WORK REQUEST — Your answer must be the full listing below, repeated exactly.

EXERCISE INPUTS —
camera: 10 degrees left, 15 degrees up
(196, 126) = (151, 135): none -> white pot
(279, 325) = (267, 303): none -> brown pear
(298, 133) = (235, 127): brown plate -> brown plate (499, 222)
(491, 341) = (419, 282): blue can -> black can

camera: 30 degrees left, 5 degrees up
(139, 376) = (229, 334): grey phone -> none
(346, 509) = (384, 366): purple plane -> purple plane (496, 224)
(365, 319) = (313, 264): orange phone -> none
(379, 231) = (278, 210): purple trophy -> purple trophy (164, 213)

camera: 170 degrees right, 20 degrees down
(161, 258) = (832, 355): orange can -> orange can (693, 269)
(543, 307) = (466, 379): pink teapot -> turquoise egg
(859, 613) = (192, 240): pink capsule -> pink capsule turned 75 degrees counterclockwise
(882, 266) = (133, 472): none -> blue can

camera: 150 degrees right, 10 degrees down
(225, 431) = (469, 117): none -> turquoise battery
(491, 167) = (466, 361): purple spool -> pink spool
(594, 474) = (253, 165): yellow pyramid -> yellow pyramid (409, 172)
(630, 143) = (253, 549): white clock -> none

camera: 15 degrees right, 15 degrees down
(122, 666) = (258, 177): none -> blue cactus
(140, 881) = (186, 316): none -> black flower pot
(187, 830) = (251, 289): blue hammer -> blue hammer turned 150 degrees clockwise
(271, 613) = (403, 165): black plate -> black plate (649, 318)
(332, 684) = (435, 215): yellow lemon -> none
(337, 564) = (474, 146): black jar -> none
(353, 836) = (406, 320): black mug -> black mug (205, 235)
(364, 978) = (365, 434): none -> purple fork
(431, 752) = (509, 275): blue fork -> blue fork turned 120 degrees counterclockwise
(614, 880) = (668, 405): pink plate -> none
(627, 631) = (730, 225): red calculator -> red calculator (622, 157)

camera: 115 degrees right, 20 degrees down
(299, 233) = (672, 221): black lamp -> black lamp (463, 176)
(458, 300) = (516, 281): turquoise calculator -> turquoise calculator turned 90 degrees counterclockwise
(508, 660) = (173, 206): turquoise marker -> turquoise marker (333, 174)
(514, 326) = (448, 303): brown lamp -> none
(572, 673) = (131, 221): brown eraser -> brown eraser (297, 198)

WRITTEN ANSWER —
camera: 10 degrees left, 15 degrees up
(196, 126) = (151, 135): none -> white pot
(279, 325) = (267, 303): none -> brown pear
(298, 133) = (235, 127): brown plate -> brown plate (499, 222)
(491, 341) = (419, 282): blue can -> black can

camera: 30 degrees left, 5 degrees up
(139, 376) = (229, 334): grey phone -> none
(346, 509) = (384, 366): purple plane -> purple plane (496, 224)
(365, 319) = (313, 264): orange phone -> none
(379, 231) = (278, 210): purple trophy -> purple trophy (164, 213)

camera: 170 degrees right, 20 degrees down
(161, 258) = (832, 355): orange can -> orange can (693, 269)
(543, 307) = (466, 379): pink teapot -> turquoise egg
(859, 613) = (192, 240): pink capsule -> pink capsule turned 75 degrees counterclockwise
(882, 266) = (133, 472): none -> blue can

camera: 150 degrees right, 10 degrees down
(225, 431) = (469, 117): none -> turquoise battery
(491, 167) = (466, 361): purple spool -> pink spool
(594, 474) = (253, 165): yellow pyramid -> yellow pyramid (409, 172)
(630, 143) = (253, 549): white clock -> none

camera: 15 degrees right, 15 degrees down
(122, 666) = (258, 177): none -> blue cactus
(140, 881) = (186, 316): none -> black flower pot
(187, 830) = (251, 289): blue hammer -> blue hammer turned 150 degrees clockwise
(271, 613) = (403, 165): black plate -> black plate (649, 318)
(332, 684) = (435, 215): yellow lemon -> none
(337, 564) = (474, 146): black jar -> none
(353, 836) = (406, 320): black mug -> black mug (205, 235)
(364, 978) = (365, 434): none -> purple fork
(431, 752) = (509, 275): blue fork -> blue fork turned 120 degrees counterclockwise
(614, 880) = (668, 405): pink plate -> none
(627, 631) = (730, 225): red calculator -> red calculator (622, 157)

camera: 115 degrees right, 20 degrees down
(299, 233) = (672, 221): black lamp -> black lamp (463, 176)
(458, 300) = (516, 281): turquoise calculator -> turquoise calculator turned 90 degrees counterclockwise
(508, 660) = (173, 206): turquoise marker -> turquoise marker (333, 174)
(514, 326) = (448, 303): brown lamp -> none
(572, 673) = (131, 221): brown eraser -> brown eraser (297, 198)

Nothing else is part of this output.